- What needs to be done
Could you copy every line of the data that contains "degrees"?

- Study material
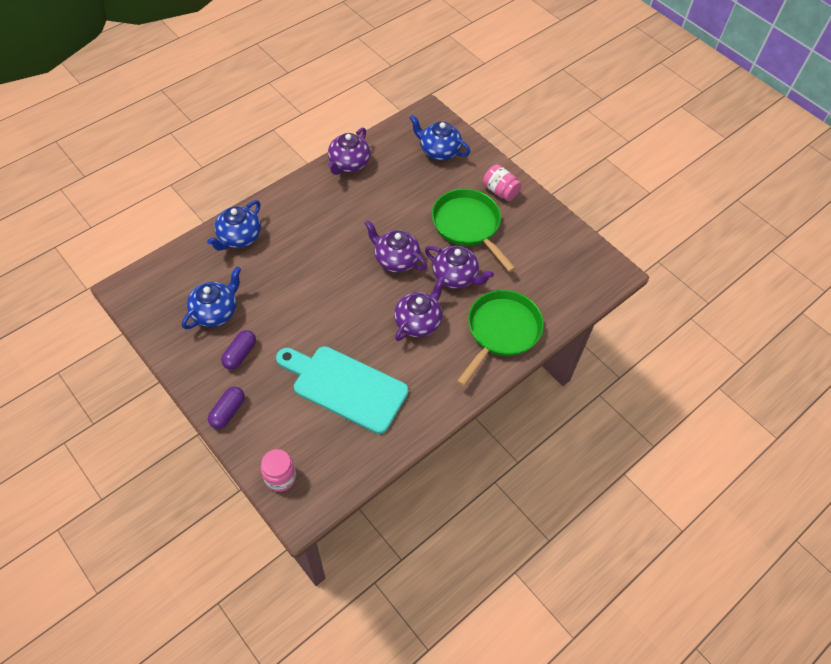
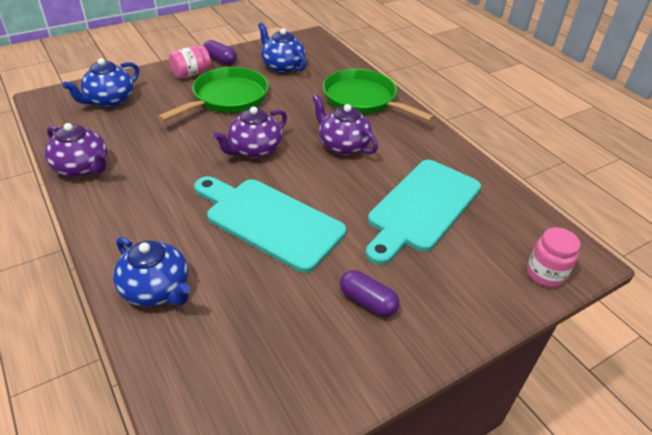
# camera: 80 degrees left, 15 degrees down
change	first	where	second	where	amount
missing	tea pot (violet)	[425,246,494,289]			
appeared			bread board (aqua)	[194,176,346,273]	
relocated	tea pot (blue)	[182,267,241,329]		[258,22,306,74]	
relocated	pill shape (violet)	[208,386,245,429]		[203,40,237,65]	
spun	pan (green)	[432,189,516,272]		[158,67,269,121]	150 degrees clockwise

- Answer section
# camera: 80 degrees left, 15 degrees down
spun	pan (green)	[432,189,516,272]		[158,67,269,121]	150 degrees clockwise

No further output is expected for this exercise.